### Task requirements
Reprint the lines below as they are, minus the pictures.

........

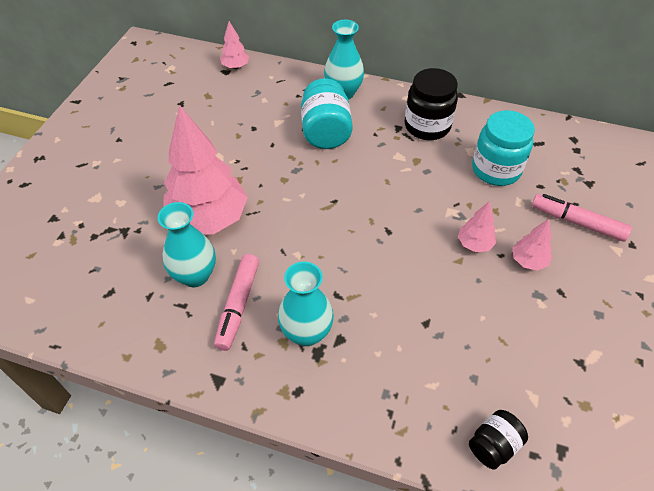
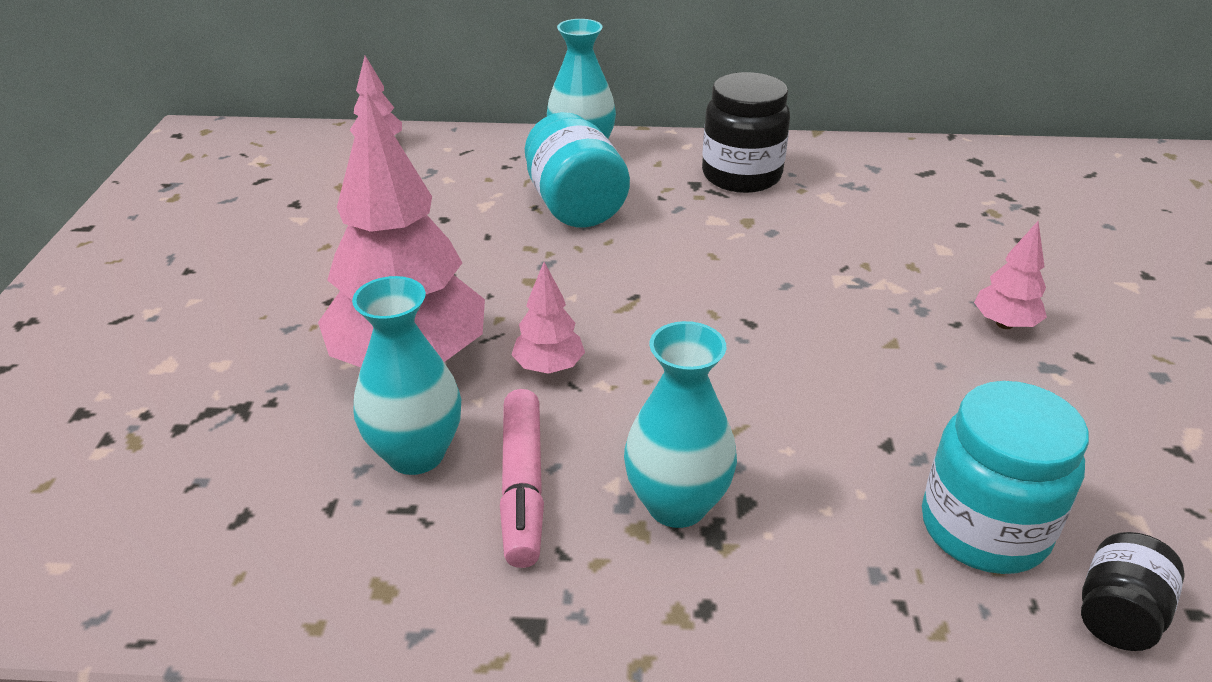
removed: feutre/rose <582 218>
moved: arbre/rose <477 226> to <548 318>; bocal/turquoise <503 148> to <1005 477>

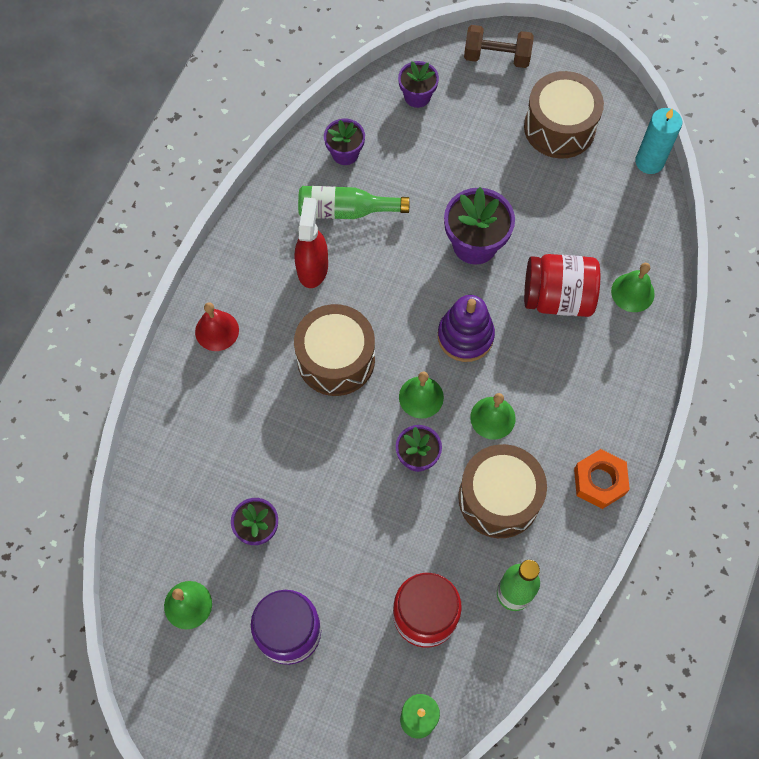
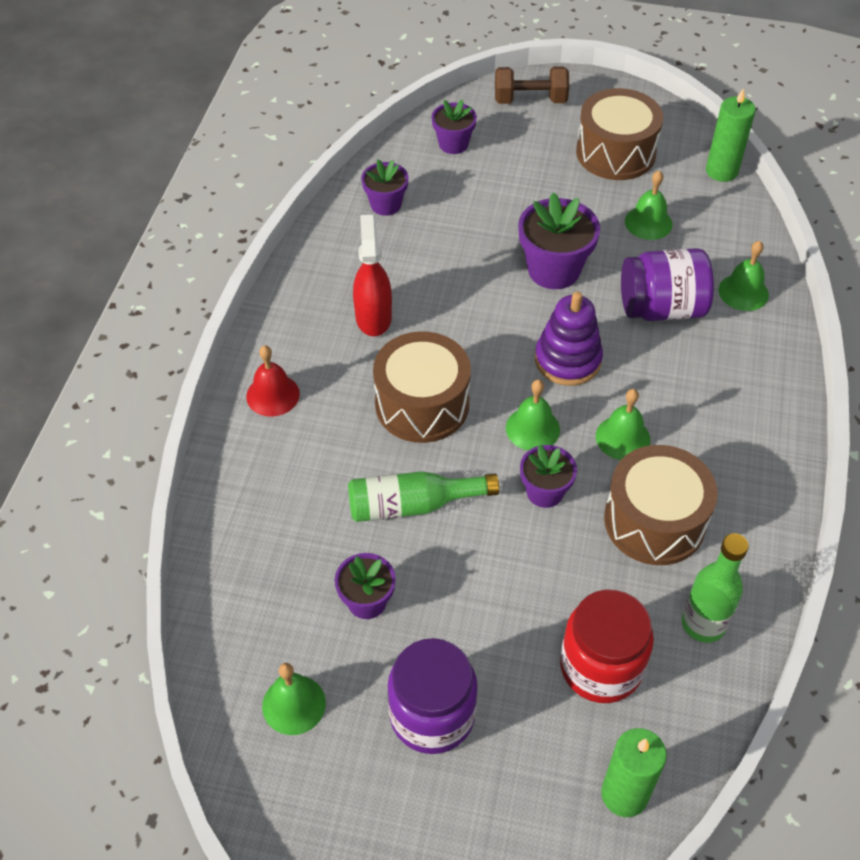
removed: écrou/orange <602 479>
added: cloche/vert <649 205>
moved: bouteille/vert <354 202> to <423 496>
recoloured: bocal/rouge <562 285> to bocal/violet <667 284>; bougie/turquoise <658 141> to bougie/vert <731 135>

........

### The completed task
removed: feutre/rose <582 218>
moved: arbre/rose <477 226> to <548 318>; bocal/turquoise <503 148> to <1005 477>

removed: écrou/orange <602 479>
added: cloche/vert <649 205>
moved: bouteille/vert <354 202> to <423 496>
recoloured: bocal/rouge <562 285> to bocal/violet <667 284>; bougie/turquoise <658 141> to bougie/vert <731 135>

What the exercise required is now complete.